--- Data records Enclosed Below ---

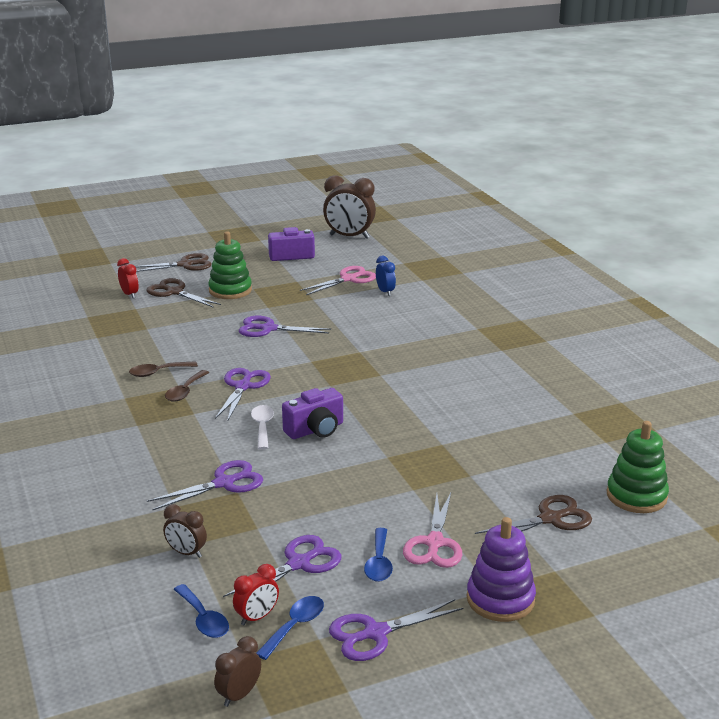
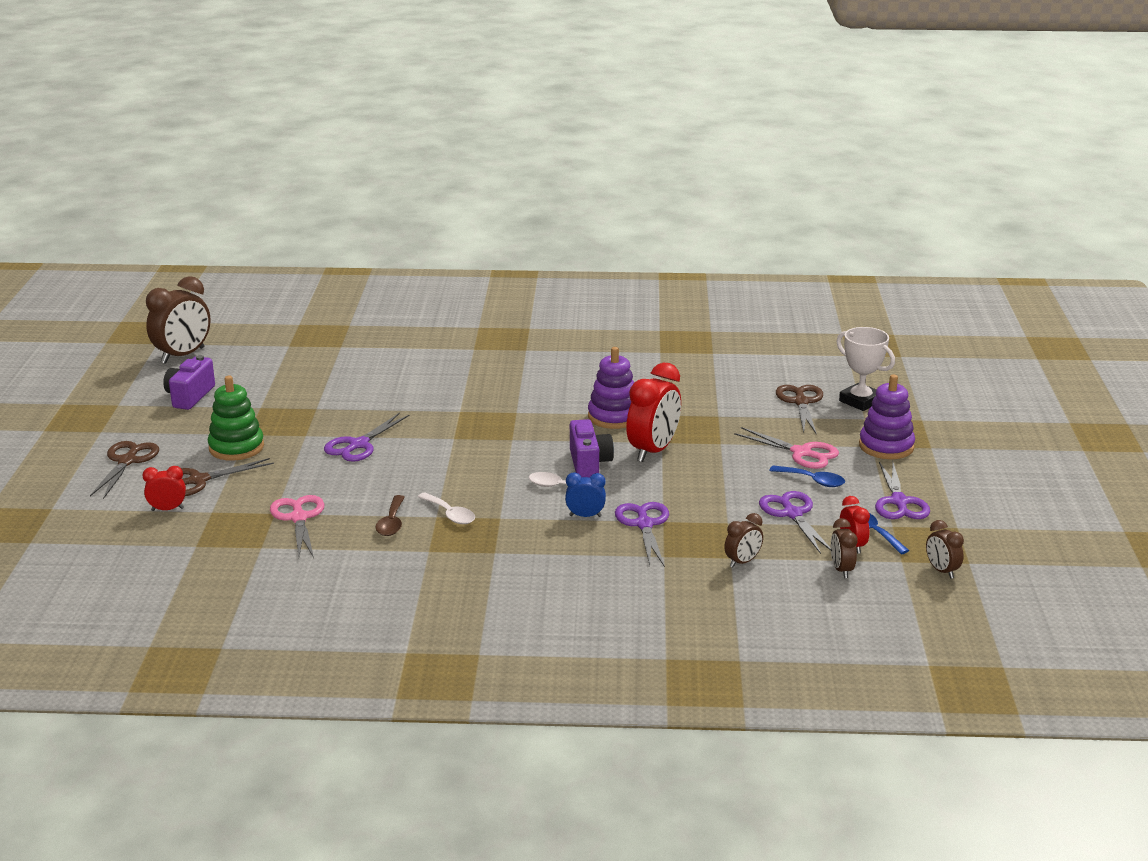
camera: 65 degrees left, 0 degrees up
brown spoon [165,370,209,402] -> white spoon [418,493,475,524]
blue spoon [174,584,229,638] -> brown clock [831,518,858,578]
purple scissors [215,368,271,422] -> none
pink scissors [300,266,376,295] -> pink scissors moved to [270,495,324,558]
blue clock [376,256,396,296] -> blue clock moved to [565,472,606,517]
green stacking toy [606,421,669,513] -> none
none -> purple stacking toy [588,347,635,429]
none -> red clock [626,363,681,462]
none -> white trophy [836,327,895,411]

--- End of Enclosed Data records ---

Your assignment: Each record above is to be written out exactly; the pictures are not.

Answer for the task:
camera: 65 degrees left, 0 degrees up
brown spoon [165,370,209,402] -> white spoon [418,493,475,524]
blue spoon [174,584,229,638] -> brown clock [831,518,858,578]
purple scissors [215,368,271,422] -> none
pink scissors [300,266,376,295] -> pink scissors moved to [270,495,324,558]
blue clock [376,256,396,296] -> blue clock moved to [565,472,606,517]
green stacking toy [606,421,669,513] -> none
none -> purple stacking toy [588,347,635,429]
none -> red clock [626,363,681,462]
none -> white trophy [836,327,895,411]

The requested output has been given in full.